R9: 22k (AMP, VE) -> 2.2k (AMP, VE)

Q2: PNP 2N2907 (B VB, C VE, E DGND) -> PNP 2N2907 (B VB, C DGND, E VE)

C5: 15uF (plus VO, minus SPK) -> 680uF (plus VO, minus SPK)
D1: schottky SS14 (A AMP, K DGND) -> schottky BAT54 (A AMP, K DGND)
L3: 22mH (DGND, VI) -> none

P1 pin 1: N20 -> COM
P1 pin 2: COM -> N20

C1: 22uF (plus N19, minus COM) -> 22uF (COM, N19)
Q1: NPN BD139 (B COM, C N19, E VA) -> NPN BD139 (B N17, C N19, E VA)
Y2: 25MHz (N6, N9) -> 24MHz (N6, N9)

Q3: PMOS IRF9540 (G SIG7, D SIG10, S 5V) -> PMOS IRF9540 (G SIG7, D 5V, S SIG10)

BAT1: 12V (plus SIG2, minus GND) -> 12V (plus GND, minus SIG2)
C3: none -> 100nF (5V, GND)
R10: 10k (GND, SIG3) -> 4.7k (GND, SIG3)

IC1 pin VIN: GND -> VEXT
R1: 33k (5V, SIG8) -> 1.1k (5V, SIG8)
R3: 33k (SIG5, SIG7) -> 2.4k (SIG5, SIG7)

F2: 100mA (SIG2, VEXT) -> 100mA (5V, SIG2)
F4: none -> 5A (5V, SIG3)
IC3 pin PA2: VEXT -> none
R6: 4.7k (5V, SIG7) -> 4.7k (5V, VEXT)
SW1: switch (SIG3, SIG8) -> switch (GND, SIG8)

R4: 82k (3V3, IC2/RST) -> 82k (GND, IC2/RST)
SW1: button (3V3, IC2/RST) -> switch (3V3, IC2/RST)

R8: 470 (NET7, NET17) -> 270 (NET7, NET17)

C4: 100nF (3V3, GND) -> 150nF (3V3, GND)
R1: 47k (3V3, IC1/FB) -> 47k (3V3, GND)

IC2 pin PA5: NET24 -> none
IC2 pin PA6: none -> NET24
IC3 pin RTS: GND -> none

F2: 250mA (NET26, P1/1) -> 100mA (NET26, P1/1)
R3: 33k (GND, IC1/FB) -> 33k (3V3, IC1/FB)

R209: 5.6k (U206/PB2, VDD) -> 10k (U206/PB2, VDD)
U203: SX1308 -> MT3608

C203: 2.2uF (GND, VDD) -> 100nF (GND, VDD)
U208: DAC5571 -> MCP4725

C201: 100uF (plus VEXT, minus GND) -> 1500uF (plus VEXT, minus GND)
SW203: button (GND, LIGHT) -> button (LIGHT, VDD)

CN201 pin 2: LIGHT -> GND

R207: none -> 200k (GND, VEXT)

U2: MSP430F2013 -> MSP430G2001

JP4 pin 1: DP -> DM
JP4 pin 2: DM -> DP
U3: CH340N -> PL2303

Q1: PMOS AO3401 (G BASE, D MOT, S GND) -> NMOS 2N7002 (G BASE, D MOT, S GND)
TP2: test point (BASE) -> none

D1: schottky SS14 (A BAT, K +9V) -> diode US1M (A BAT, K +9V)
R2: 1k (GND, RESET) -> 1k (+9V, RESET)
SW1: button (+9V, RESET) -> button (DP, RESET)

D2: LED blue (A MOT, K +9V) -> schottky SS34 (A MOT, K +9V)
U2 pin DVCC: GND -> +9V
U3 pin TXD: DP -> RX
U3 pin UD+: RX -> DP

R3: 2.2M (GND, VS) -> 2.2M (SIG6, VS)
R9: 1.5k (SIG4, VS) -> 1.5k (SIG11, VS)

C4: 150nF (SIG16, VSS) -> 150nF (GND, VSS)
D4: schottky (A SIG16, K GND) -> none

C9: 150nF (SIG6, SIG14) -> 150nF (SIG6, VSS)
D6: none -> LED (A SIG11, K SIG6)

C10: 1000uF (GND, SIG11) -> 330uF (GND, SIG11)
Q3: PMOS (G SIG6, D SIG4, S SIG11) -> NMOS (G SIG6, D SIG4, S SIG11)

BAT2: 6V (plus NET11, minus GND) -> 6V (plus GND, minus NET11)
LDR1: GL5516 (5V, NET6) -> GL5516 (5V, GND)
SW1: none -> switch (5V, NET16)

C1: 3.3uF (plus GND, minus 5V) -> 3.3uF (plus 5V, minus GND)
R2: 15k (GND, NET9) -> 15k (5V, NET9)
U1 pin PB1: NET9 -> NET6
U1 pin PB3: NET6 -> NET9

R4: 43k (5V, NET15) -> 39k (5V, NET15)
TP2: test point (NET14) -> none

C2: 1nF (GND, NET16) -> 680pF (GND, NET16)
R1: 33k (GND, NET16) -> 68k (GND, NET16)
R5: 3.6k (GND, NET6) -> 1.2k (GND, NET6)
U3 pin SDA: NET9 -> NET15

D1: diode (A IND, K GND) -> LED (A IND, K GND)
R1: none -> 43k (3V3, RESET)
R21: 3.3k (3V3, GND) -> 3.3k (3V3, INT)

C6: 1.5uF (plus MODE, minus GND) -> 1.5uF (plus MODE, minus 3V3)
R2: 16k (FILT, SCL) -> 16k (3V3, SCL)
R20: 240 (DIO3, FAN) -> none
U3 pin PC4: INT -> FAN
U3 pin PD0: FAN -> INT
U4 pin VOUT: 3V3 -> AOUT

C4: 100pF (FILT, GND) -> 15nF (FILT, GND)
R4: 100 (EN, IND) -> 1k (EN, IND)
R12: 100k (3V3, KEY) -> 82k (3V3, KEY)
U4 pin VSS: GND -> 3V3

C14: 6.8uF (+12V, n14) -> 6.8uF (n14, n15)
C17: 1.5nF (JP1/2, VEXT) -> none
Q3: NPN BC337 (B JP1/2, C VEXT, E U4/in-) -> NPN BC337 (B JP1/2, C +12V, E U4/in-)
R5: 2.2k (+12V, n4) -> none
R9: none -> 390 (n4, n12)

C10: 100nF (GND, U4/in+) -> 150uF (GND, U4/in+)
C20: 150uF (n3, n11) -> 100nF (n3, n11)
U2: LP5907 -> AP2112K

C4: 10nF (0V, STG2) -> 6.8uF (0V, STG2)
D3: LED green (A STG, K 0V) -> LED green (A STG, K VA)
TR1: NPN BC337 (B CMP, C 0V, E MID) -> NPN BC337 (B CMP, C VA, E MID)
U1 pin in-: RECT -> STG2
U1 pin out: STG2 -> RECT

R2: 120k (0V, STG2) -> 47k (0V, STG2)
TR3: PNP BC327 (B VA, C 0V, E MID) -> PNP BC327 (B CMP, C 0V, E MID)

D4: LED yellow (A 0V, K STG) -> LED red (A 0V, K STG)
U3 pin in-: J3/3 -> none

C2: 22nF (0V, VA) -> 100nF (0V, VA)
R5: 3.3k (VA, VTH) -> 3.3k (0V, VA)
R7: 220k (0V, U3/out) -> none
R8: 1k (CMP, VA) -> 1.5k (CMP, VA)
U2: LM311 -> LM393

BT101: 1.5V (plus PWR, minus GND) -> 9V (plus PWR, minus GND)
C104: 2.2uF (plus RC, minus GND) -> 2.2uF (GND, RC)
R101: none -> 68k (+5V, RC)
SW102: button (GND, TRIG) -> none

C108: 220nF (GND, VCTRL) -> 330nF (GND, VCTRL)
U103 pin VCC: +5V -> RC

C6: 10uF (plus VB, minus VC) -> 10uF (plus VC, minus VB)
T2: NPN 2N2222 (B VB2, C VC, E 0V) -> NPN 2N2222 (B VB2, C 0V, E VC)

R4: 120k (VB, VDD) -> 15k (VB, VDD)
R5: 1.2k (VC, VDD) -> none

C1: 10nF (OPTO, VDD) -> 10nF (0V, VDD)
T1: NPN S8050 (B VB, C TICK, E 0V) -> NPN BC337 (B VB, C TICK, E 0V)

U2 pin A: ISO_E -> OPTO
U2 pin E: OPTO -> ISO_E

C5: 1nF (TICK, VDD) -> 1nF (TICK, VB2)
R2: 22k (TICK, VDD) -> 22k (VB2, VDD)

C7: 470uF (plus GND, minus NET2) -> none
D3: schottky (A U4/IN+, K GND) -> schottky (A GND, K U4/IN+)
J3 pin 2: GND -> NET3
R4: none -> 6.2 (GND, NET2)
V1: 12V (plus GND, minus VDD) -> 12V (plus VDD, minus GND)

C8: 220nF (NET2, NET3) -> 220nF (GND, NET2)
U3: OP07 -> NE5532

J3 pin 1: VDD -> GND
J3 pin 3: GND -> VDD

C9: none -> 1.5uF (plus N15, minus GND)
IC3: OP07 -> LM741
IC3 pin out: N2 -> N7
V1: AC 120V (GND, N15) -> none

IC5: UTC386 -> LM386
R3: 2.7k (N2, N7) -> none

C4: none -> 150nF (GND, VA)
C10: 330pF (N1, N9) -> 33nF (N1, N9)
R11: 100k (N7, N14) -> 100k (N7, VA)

-- Requirement --
Where the string "point" occurs in the data, return the whole line.

-- Task output --
TP2: test point (BASE) -> none
TP2: test point (NET14) -> none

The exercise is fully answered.